• **What is required**
Please output exactly the part of the records below that opens with the line containing "(567, 586) = (369, 425): red nut -> none" and closes with the line containing "(646, 457) = (697, 235): none -> blue pyramid", both lines included, and nothing else.

• **Dataset**
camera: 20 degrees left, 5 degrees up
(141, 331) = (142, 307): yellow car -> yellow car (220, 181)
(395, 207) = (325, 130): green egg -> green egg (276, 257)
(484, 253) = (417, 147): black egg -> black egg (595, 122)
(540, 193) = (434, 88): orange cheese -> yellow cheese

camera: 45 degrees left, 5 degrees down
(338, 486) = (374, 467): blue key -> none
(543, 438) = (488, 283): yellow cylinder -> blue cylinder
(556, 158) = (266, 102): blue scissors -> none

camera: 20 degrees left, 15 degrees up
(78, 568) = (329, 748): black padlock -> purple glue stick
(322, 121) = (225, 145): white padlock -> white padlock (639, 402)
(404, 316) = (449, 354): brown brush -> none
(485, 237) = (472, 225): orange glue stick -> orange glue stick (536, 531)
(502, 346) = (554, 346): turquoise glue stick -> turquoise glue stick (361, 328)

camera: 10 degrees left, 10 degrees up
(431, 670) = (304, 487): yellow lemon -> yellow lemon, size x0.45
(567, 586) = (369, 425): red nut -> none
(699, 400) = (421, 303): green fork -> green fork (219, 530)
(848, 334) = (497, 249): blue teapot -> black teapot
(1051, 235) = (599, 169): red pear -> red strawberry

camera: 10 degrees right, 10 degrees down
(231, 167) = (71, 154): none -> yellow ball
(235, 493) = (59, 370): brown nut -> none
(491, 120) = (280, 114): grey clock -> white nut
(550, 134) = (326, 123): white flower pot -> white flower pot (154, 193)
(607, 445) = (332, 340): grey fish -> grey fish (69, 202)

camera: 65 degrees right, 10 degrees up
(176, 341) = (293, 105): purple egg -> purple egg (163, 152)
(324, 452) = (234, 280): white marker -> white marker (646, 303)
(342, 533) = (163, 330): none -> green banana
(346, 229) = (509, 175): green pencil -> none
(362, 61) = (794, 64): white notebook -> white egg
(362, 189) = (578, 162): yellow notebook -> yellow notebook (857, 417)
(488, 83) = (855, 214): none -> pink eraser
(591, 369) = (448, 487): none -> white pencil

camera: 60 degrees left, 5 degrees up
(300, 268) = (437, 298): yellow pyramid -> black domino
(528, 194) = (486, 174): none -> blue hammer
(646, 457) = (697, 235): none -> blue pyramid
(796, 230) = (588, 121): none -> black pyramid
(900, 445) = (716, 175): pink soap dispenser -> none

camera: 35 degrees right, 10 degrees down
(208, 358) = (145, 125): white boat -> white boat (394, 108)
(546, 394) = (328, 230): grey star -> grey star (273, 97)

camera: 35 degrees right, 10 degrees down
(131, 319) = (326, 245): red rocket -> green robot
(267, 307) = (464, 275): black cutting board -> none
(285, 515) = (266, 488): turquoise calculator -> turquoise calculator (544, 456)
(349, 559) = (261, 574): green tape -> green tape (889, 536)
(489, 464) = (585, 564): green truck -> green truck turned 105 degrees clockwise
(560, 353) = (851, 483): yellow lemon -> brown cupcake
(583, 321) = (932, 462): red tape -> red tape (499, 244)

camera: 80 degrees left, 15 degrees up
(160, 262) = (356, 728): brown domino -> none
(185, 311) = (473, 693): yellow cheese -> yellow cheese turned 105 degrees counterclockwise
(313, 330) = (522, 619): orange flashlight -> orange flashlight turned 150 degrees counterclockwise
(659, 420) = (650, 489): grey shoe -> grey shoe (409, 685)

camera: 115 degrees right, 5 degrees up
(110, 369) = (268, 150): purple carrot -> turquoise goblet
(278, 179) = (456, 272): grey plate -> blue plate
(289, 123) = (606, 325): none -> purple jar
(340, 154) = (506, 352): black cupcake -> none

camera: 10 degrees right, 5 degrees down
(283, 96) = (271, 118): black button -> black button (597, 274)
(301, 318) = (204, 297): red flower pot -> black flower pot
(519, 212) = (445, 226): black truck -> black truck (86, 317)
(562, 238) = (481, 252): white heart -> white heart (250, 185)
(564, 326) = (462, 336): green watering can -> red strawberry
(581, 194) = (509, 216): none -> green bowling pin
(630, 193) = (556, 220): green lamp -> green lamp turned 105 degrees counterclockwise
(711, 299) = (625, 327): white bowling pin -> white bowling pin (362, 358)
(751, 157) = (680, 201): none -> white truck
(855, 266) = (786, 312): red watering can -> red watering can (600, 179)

• **Your solution**
(567, 586) = (369, 425): red nut -> none
(699, 400) = (421, 303): green fork -> green fork (219, 530)
(848, 334) = (497, 249): blue teapot -> black teapot
(1051, 235) = (599, 169): red pear -> red strawberry

camera: 10 degrees right, 10 degrees down
(231, 167) = (71, 154): none -> yellow ball
(235, 493) = (59, 370): brown nut -> none
(491, 120) = (280, 114): grey clock -> white nut
(550, 134) = (326, 123): white flower pot -> white flower pot (154, 193)
(607, 445) = (332, 340): grey fish -> grey fish (69, 202)

camera: 65 degrees right, 10 degrees up
(176, 341) = (293, 105): purple egg -> purple egg (163, 152)
(324, 452) = (234, 280): white marker -> white marker (646, 303)
(342, 533) = (163, 330): none -> green banana
(346, 229) = (509, 175): green pencil -> none
(362, 61) = (794, 64): white notebook -> white egg
(362, 189) = (578, 162): yellow notebook -> yellow notebook (857, 417)
(488, 83) = (855, 214): none -> pink eraser
(591, 369) = (448, 487): none -> white pencil

camera: 60 degrees left, 5 degrees up
(300, 268) = (437, 298): yellow pyramid -> black domino
(528, 194) = (486, 174): none -> blue hammer
(646, 457) = (697, 235): none -> blue pyramid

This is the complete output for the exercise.